Study material -
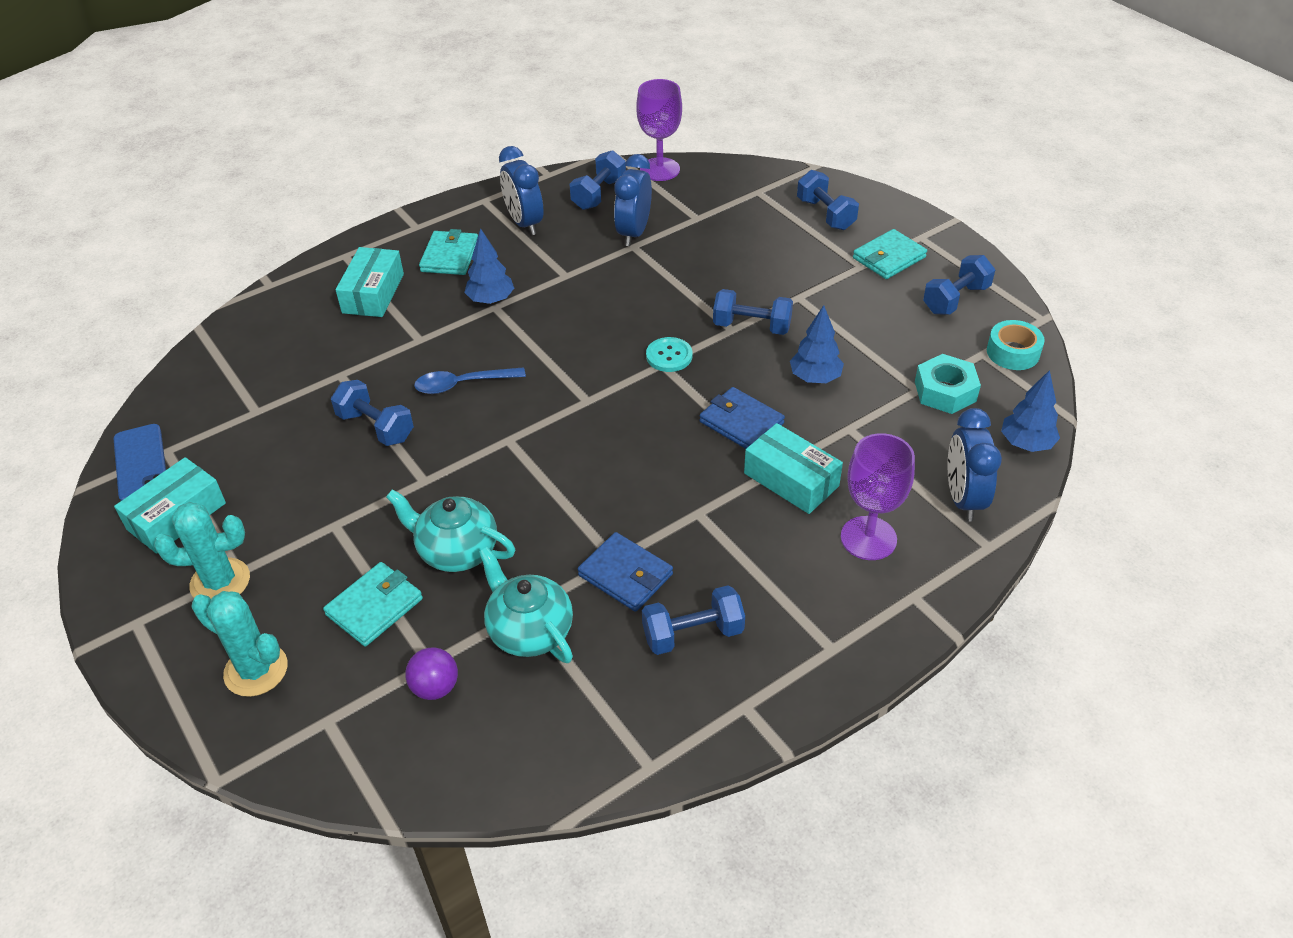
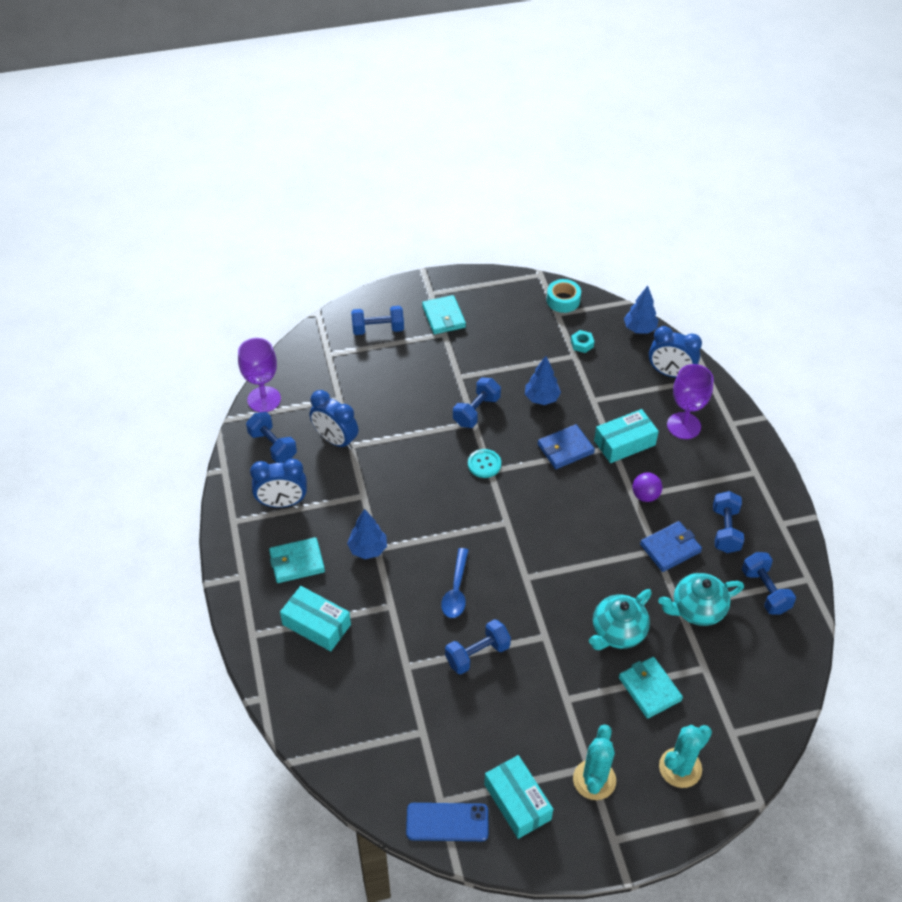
camera: 70 degrees left, 5 degrees up
purple ball [405,647,458,700] -> purple ball moved to [632,472,662,502]
turquoise wallet [419,229,478,275] -> turquoise wallet turned 45 degrees counterclockwise [269,537,325,583]
turquoise nut [915,354,981,414] -> turquoise nut [571,330,594,353], size x0.58
blue dumbbell [923,255,995,315] -> blue dumbbell moved to [742,552,796,615]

Work item -
Leave out every picture and transcribe the remaining entries exactly.

Task response -
camera: 70 degrees left, 5 degrees up
purple ball [405,647,458,700] -> purple ball moved to [632,472,662,502]
turquoise wallet [419,229,478,275] -> turquoise wallet turned 45 degrees counterclockwise [269,537,325,583]
turquoise nut [915,354,981,414] -> turquoise nut [571,330,594,353], size x0.58
blue dumbbell [923,255,995,315] -> blue dumbbell moved to [742,552,796,615]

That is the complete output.